▶ _Exercise description_
Nothing may be left out of the listing below but its images; repeat the rest exactly.

*** Opening Given records ***

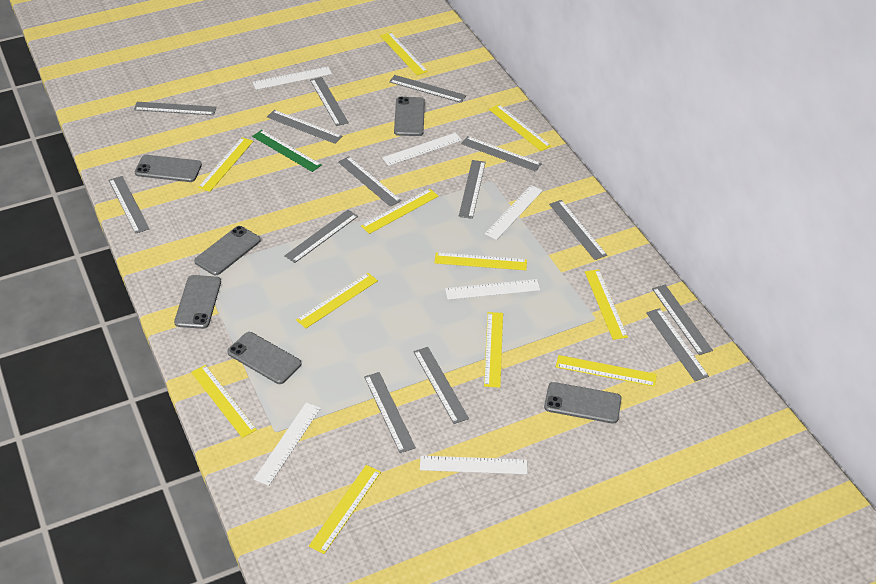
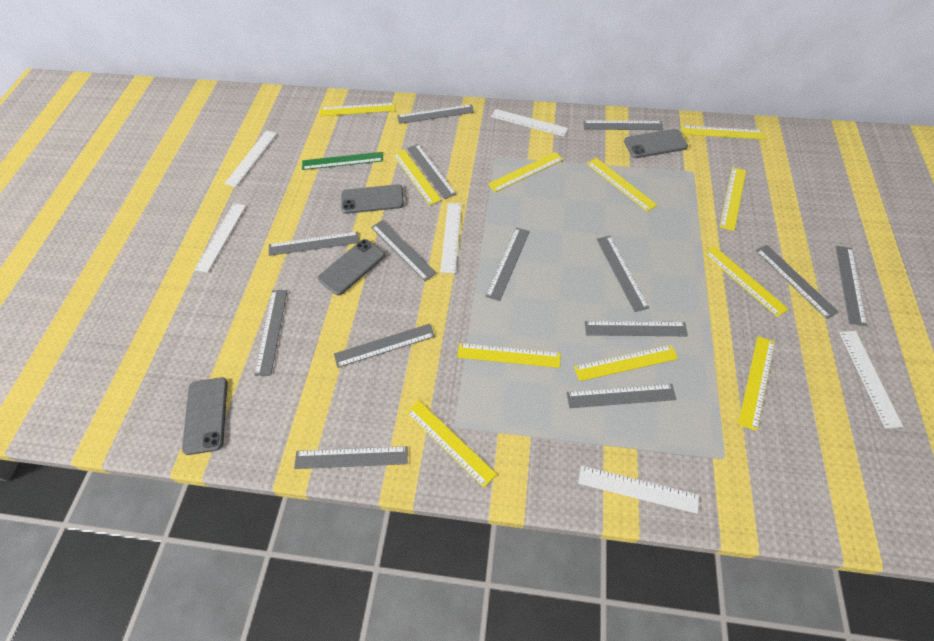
grey phone: 6 -> 4

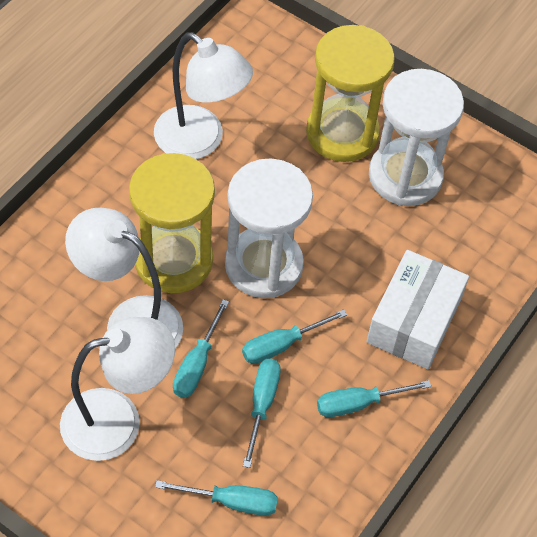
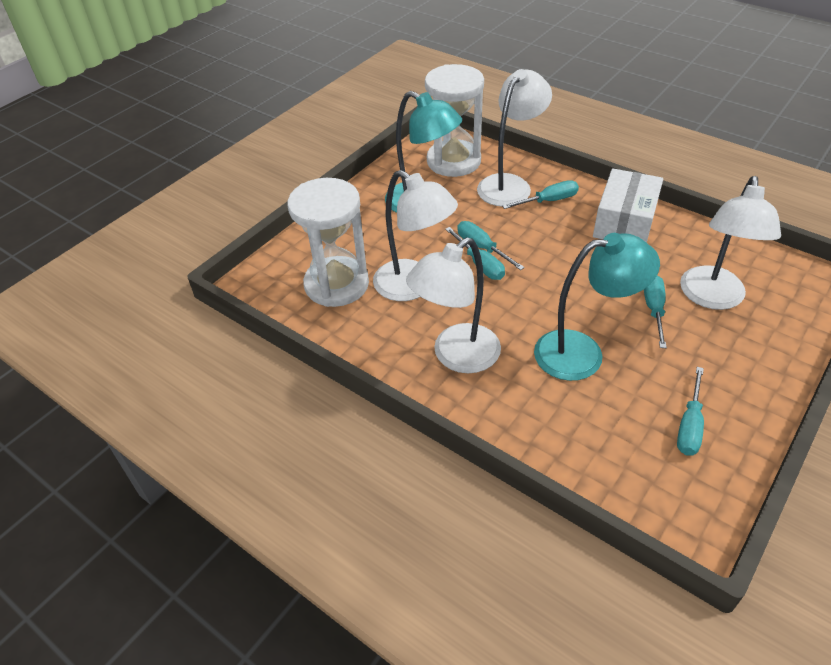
turquoise lamp: 0 -> 2
white lamp: 3 -> 4
yellow hourglass: 2 -> 0

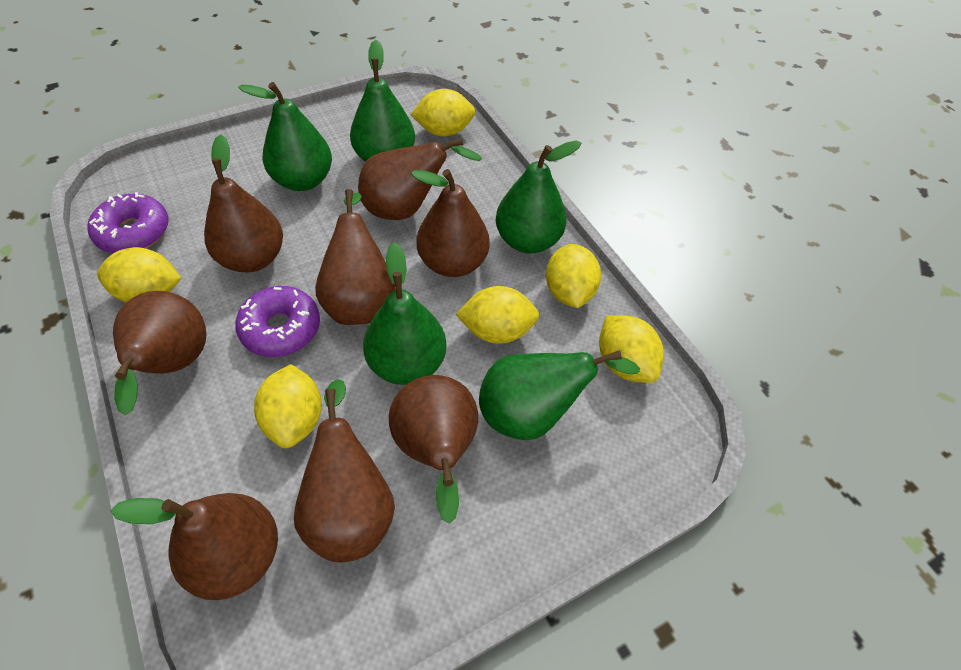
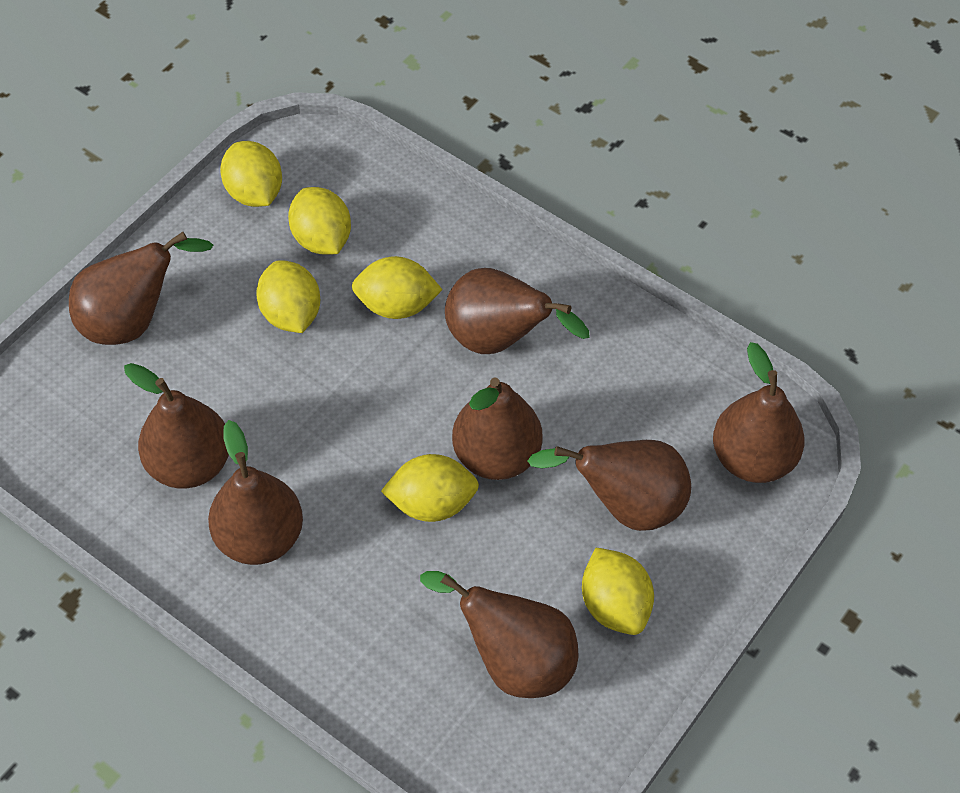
green pear: 5 -> 0
purple donut: 2 -> 0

*** Closing Given records ***

▶ _Written solution_
grey phone: 6 -> 4

turquoise lamp: 0 -> 2
white lamp: 3 -> 4
yellow hourglass: 2 -> 0

green pear: 5 -> 0
purple donut: 2 -> 0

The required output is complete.